DATA UNDER STUDY:
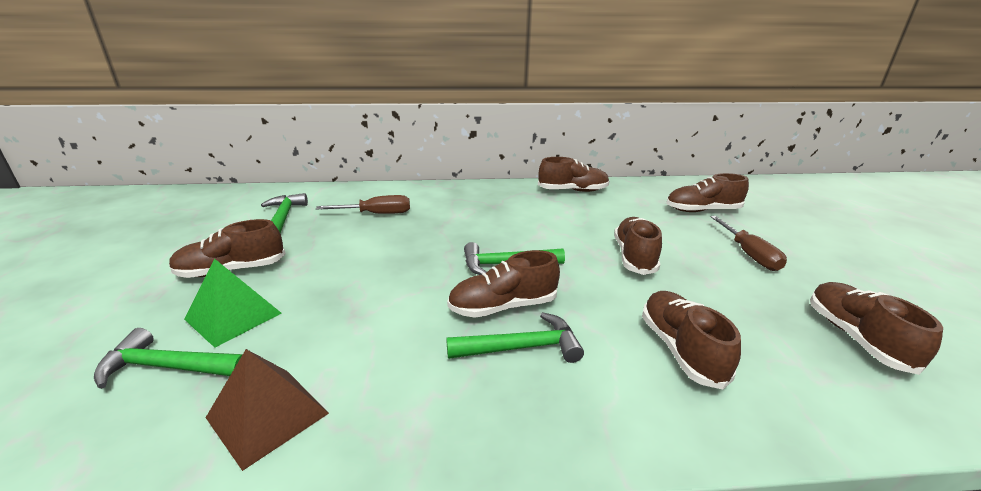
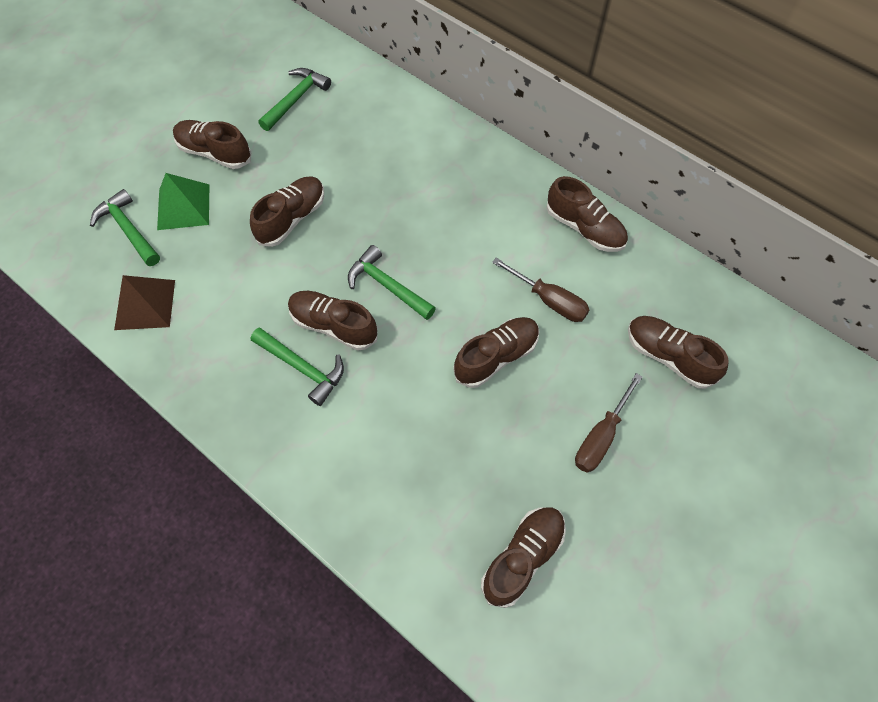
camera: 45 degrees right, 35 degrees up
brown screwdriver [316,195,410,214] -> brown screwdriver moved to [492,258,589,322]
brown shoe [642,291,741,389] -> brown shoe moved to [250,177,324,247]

==

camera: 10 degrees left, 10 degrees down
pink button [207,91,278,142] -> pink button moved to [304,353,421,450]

WORK INSTRUCTIONS: Copy only this part of the entries above: the line with "camera: 45 degrees right, 35 degrees up", the line with "brown shoe [642,291,741,389]", and the lines between, all exactly as written.

RESPONSE BOX:
camera: 45 degrees right, 35 degrees up
brown screwdriver [316,195,410,214] -> brown screwdriver moved to [492,258,589,322]
brown shoe [642,291,741,389] -> brown shoe moved to [250,177,324,247]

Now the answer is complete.